### TASK GOAL
One range is to be output from the listing below, exactly as written: the line with "yellow hexagon: moved 6 px left, 8 px up" to the line with "orange square: moved 3 px right", both kept.

### SUPPLIED INFORMATION
..............................
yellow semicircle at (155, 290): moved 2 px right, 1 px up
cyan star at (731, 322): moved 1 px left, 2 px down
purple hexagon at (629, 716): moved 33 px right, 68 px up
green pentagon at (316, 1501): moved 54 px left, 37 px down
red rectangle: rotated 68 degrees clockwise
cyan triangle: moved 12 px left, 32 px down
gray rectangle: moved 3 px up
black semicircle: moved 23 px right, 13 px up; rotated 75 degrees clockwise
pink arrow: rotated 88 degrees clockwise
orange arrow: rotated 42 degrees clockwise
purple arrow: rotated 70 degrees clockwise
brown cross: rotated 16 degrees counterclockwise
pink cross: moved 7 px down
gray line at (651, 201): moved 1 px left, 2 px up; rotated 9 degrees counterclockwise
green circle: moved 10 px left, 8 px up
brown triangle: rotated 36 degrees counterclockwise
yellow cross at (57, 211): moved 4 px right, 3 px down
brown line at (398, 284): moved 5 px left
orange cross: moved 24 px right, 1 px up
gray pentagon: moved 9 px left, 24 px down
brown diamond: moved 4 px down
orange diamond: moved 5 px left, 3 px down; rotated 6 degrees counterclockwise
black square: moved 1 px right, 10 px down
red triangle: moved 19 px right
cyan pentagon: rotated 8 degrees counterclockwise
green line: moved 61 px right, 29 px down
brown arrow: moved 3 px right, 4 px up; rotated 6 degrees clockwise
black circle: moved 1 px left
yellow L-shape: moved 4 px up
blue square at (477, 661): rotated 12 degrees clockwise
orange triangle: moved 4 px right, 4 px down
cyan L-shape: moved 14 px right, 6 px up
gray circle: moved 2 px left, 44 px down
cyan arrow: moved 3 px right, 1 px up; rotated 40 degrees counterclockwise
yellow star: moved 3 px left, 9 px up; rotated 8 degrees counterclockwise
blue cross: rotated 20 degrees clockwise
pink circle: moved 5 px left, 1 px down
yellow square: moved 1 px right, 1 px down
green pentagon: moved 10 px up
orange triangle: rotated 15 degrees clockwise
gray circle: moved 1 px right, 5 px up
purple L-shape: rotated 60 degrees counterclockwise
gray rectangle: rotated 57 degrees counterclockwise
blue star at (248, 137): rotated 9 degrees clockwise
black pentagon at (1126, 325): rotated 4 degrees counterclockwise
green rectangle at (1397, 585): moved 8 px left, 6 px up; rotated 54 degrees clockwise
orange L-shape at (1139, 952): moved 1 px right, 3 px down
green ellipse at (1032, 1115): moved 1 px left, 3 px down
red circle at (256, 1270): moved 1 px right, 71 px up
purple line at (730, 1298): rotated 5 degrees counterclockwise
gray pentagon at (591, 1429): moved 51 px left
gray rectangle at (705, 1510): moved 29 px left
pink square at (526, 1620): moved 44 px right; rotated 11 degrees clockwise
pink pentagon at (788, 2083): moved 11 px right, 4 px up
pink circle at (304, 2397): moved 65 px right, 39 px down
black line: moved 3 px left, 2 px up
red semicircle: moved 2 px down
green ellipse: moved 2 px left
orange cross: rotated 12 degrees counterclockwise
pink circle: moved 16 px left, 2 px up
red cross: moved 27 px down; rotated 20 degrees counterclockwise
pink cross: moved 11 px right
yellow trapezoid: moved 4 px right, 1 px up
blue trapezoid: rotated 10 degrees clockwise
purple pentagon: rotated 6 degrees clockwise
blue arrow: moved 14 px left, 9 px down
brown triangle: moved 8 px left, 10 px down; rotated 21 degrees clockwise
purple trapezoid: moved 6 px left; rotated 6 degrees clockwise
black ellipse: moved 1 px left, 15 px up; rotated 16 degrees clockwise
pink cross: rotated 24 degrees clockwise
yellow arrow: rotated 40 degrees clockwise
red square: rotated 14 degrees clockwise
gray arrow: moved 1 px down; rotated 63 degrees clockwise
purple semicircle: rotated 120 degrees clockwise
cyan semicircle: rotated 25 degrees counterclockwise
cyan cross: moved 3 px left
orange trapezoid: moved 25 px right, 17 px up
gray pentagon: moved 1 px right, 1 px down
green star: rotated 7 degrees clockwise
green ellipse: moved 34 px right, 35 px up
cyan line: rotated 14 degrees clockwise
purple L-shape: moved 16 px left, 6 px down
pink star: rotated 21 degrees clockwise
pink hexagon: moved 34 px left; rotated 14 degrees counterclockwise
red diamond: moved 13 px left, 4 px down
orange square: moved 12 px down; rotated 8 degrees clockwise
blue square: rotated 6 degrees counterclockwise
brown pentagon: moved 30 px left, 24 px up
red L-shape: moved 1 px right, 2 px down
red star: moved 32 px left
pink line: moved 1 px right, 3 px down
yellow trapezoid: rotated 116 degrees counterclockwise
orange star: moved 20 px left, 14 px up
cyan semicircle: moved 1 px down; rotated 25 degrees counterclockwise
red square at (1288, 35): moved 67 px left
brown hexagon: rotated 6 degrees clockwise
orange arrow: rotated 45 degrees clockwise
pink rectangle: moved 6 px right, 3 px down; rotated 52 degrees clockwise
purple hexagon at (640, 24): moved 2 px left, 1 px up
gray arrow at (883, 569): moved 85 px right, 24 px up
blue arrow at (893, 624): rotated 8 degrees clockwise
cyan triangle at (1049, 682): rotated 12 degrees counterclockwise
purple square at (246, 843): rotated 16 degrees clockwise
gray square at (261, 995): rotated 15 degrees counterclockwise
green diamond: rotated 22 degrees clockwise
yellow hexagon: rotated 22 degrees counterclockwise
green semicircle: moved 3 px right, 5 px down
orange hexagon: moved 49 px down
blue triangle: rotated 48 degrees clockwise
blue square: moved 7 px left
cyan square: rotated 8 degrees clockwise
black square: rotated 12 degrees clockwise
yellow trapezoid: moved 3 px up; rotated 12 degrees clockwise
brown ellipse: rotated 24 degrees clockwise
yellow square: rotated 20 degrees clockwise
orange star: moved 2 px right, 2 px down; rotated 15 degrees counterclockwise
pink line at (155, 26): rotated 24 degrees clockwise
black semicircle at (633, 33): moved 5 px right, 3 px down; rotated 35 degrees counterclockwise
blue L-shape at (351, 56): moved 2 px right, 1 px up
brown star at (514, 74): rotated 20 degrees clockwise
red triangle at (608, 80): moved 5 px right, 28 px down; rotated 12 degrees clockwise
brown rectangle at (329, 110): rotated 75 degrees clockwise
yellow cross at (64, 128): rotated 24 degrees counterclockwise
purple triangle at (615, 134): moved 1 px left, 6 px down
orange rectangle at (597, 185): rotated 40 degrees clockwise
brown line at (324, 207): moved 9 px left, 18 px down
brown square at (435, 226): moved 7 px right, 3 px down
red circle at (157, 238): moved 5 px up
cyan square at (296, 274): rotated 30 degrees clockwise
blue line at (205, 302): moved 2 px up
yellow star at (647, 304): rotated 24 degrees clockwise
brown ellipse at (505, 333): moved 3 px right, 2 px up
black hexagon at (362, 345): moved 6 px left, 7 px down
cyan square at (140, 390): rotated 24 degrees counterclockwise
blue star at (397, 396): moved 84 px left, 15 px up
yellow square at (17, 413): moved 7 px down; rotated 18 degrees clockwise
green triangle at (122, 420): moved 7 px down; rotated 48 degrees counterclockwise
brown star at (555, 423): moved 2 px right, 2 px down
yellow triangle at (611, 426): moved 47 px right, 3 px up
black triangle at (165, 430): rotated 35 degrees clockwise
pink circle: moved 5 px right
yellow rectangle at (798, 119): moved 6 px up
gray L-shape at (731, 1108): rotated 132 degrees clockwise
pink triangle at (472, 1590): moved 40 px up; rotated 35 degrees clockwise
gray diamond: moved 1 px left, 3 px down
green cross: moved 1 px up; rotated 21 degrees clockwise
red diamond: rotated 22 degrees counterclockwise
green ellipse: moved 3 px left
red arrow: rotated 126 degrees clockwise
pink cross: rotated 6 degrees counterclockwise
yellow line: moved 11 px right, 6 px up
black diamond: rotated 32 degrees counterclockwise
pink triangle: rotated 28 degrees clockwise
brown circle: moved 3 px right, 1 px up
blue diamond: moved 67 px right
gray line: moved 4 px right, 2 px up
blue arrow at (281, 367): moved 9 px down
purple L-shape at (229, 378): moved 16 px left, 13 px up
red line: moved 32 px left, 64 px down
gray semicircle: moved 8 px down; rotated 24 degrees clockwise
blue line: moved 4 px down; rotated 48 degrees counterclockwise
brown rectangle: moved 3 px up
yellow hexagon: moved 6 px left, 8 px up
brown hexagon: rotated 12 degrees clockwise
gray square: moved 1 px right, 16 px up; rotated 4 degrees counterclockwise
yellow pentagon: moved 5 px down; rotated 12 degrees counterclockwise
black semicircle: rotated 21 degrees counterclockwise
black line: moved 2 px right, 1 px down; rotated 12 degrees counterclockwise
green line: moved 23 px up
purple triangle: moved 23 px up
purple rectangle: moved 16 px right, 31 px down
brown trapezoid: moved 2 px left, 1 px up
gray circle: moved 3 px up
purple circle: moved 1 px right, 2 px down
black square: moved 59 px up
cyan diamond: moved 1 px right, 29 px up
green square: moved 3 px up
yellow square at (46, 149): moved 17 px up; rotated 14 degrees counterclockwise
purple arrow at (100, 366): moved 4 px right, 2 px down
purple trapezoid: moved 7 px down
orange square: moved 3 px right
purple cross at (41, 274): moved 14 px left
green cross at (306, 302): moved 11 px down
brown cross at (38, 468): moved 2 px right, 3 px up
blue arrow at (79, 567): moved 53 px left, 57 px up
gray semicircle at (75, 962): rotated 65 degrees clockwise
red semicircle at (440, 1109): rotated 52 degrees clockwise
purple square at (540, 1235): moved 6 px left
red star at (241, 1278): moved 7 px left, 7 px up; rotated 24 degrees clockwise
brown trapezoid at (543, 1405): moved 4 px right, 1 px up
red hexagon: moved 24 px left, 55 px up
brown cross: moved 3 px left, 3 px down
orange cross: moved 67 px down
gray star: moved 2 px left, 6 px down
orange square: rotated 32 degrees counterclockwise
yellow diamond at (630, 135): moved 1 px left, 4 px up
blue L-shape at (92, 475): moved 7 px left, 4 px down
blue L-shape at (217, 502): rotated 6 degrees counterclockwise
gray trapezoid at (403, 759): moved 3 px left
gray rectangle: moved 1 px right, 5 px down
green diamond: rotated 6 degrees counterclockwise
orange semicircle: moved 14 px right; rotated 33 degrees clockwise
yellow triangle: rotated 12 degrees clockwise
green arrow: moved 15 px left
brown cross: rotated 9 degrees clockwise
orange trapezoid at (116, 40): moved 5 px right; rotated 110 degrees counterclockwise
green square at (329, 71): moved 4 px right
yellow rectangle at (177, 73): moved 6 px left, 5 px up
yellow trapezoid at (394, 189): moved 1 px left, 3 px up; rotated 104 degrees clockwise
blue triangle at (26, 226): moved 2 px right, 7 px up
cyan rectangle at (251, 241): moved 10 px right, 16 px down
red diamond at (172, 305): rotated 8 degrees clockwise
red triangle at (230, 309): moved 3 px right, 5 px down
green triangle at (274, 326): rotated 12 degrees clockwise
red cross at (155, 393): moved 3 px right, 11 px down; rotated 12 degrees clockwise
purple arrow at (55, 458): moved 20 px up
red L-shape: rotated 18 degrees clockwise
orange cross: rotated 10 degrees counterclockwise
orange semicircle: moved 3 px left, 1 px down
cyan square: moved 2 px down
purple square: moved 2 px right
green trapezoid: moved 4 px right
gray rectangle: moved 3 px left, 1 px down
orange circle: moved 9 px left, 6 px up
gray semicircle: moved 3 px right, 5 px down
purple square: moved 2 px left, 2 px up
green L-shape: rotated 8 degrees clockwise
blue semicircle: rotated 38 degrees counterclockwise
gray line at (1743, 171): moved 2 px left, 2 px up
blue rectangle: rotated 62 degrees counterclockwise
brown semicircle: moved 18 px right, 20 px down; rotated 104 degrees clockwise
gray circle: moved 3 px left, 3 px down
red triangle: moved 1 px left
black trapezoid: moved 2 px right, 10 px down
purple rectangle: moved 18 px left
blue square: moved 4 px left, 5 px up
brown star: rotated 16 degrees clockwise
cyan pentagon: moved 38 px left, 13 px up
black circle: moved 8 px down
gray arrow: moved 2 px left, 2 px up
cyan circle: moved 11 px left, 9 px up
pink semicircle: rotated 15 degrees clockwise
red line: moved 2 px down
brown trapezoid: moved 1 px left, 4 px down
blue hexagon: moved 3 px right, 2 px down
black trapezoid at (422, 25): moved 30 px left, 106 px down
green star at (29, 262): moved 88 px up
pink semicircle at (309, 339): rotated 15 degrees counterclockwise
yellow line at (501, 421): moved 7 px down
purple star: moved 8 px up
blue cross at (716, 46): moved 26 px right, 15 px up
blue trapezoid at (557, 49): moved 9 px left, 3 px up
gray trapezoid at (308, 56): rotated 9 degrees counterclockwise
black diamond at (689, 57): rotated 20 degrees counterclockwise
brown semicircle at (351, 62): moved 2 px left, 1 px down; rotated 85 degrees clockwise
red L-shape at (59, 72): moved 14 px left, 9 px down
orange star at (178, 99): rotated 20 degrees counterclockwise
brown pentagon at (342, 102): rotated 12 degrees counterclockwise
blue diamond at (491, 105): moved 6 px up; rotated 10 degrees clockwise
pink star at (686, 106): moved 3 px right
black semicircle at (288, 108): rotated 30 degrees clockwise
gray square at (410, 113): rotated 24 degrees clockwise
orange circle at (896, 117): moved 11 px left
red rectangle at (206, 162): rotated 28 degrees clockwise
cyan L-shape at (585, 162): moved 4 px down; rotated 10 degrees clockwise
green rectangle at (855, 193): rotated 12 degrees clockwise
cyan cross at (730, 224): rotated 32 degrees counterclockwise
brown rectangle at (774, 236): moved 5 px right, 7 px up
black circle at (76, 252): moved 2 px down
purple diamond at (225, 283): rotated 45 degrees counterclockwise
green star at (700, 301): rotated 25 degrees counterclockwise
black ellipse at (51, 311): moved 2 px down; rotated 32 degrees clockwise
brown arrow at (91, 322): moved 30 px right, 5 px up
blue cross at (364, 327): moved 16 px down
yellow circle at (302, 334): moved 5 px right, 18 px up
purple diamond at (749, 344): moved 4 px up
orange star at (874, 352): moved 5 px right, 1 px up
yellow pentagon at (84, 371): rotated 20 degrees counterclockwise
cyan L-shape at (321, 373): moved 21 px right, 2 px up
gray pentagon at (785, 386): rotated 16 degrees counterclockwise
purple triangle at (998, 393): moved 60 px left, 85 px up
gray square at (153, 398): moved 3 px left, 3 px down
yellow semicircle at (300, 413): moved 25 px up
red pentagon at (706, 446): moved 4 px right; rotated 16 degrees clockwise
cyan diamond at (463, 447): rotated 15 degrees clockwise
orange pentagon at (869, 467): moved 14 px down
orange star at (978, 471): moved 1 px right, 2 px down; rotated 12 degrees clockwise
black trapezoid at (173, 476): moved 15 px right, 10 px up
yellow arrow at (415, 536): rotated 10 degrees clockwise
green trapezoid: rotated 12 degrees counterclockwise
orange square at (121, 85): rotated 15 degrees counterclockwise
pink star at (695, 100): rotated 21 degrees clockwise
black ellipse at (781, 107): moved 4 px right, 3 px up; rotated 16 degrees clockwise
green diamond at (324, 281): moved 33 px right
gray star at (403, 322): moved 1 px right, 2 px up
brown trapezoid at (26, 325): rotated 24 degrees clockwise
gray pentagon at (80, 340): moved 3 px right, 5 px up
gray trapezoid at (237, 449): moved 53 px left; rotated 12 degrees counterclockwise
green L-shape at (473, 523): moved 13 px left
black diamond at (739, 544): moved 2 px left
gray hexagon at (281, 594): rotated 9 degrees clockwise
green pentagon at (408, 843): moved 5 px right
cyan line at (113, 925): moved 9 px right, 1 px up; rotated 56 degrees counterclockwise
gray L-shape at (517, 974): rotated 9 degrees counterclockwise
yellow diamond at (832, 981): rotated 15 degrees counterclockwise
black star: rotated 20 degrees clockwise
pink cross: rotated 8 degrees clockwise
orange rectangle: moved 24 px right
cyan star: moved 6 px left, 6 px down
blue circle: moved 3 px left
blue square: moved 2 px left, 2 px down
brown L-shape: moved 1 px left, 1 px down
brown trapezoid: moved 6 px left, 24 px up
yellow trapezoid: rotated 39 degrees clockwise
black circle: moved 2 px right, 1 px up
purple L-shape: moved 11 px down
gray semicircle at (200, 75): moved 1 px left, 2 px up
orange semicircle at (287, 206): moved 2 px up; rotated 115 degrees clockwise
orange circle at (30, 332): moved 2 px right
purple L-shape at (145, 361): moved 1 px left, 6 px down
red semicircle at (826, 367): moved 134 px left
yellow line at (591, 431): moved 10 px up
..............................
### EXERCISE RESULT
yellow hexagon: moved 6 px left, 8 px up
brown hexagon: rotated 12 degrees clockwise
gray square: moved 1 px right, 16 px up; rotated 4 degrees counterclockwise
yellow pentagon: moved 5 px down; rotated 12 degrees counterclockwise
black semicircle: rotated 21 degrees counterclockwise
black line: moved 2 px right, 1 px down; rotated 12 degrees counterclockwise
green line: moved 23 px up
purple triangle: moved 23 px up
purple rectangle: moved 16 px right, 31 px down
brown trapezoid: moved 2 px left, 1 px up
gray circle: moved 3 px up
purple circle: moved 1 px right, 2 px down
black square: moved 59 px up
cyan diamond: moved 1 px right, 29 px up
green square: moved 3 px up
yellow square at (46, 149): moved 17 px up; rotated 14 degrees counterclockwise
purple arrow at (100, 366): moved 4 px right, 2 px down
purple trapezoid: moved 7 px down
orange square: moved 3 px right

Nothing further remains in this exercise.